**Supplied information:**
•••
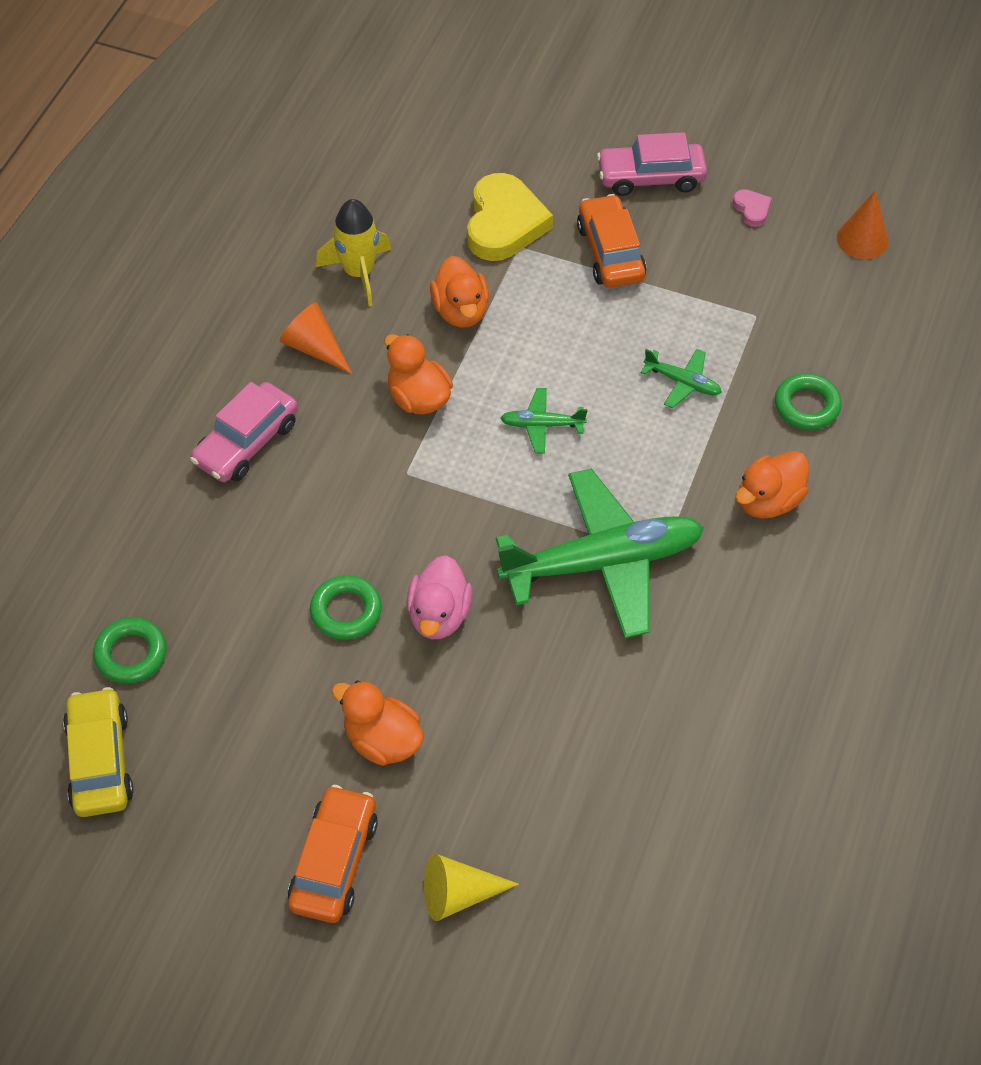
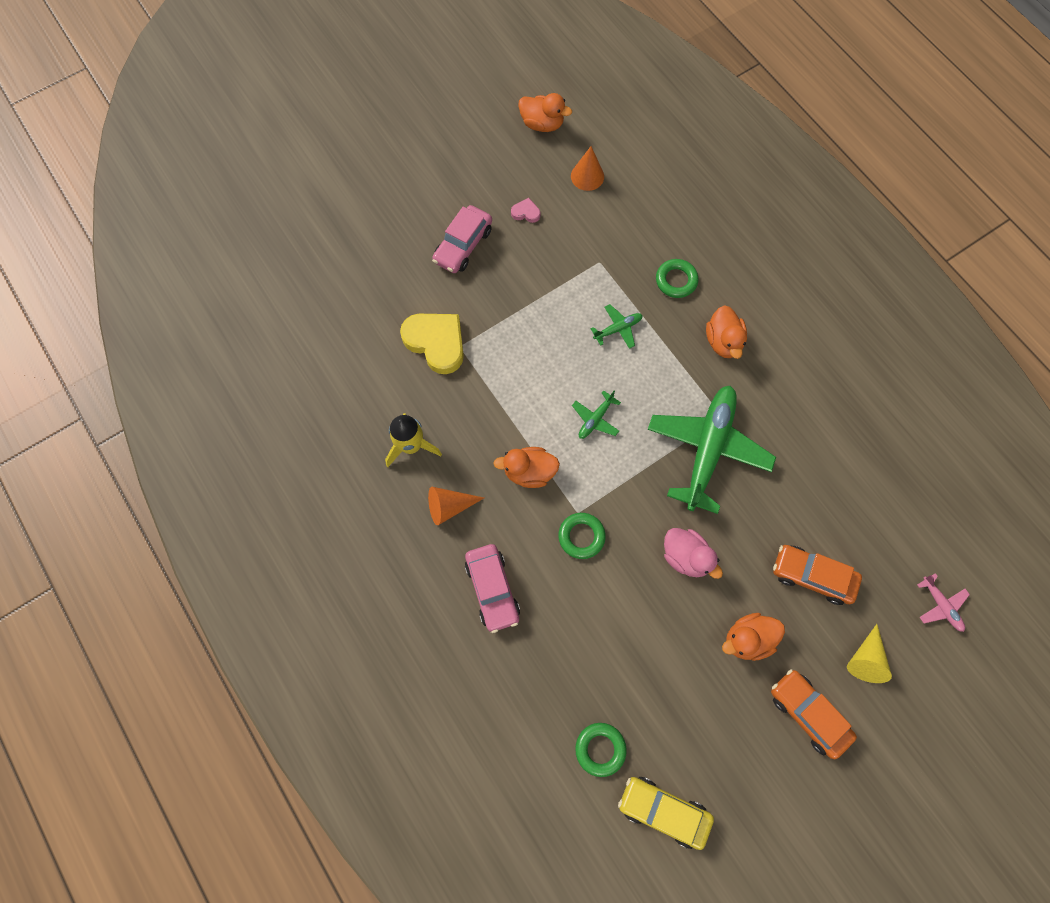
camera: 55 degrees left, 15 degrees up
(346, 611) = (650, 606): green ring -> green ring (581, 536)
(460, 311) = (483, 408): orange duck -> orange duck (542, 124)
(607, 954) = (940, 605): none -> pink plane
(610, 252) = (501, 302): orange car -> orange car (812, 576)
•••
**Exercise requirements:** If a line of the entries above holds the word "orange", count it; report only how many such lines there are.

**Answer below:** 2